PROBLEM REQUIREMENTS:
Lines from the one with "[356, 469, 430, 519] (first image)" through the end of the listing below should be set down exactly, with no other line included.

======== DATASET SECTION ========

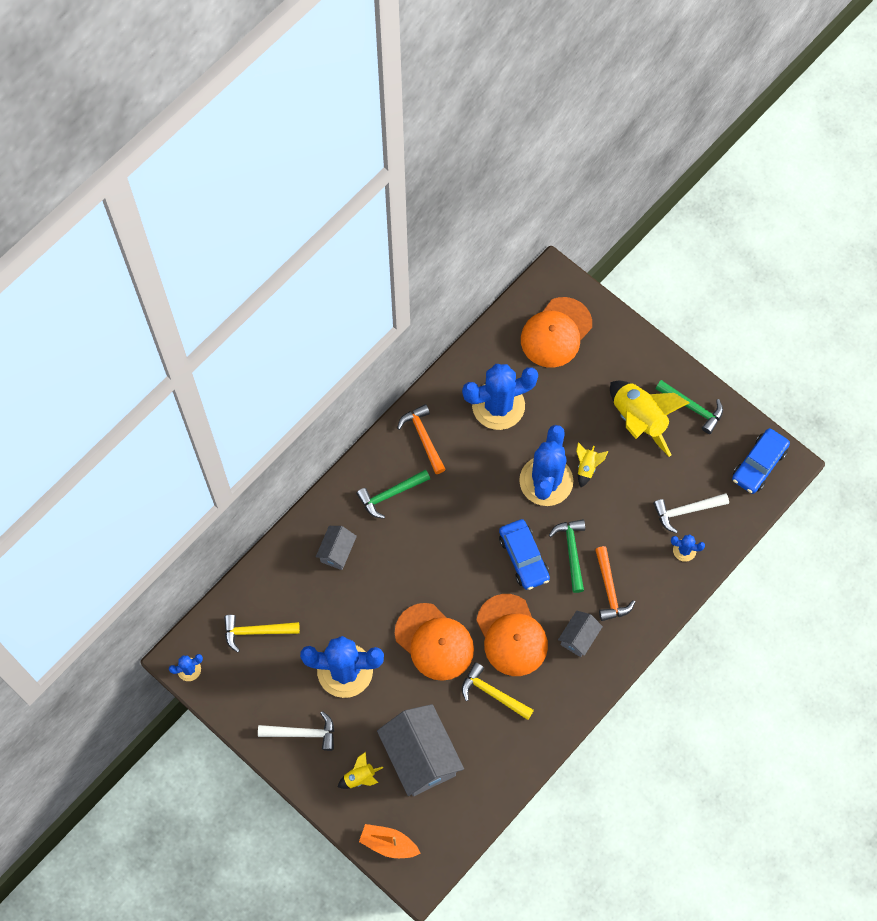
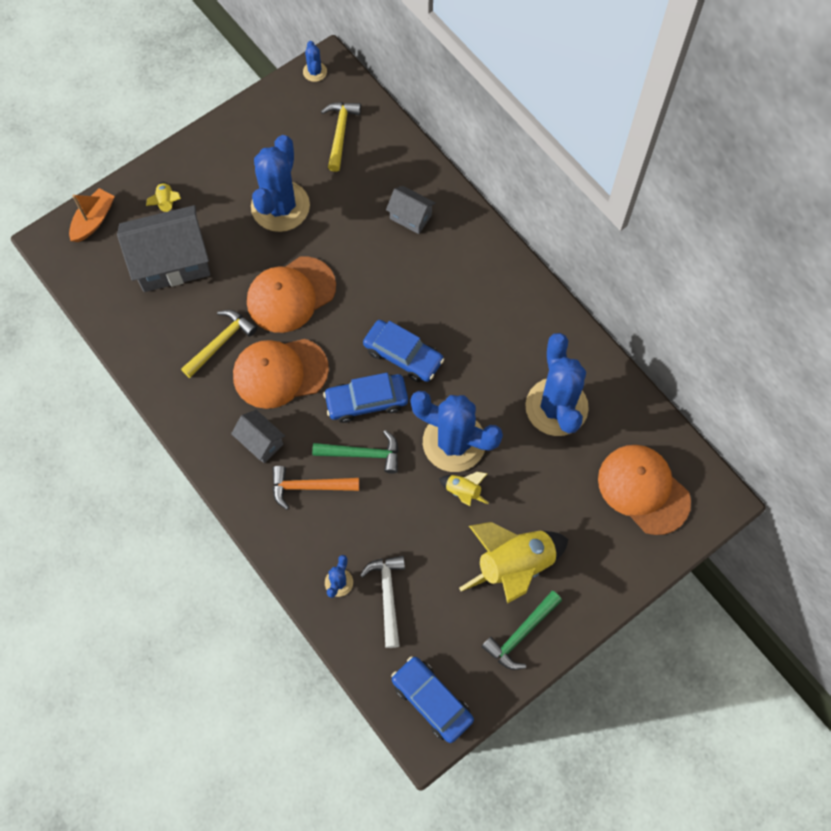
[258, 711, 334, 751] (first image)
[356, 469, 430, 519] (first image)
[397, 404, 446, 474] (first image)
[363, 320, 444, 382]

========

ANSWER BOX:
[356, 469, 430, 519] (first image)
[397, 404, 446, 474] (first image)
[363, 320, 444, 382]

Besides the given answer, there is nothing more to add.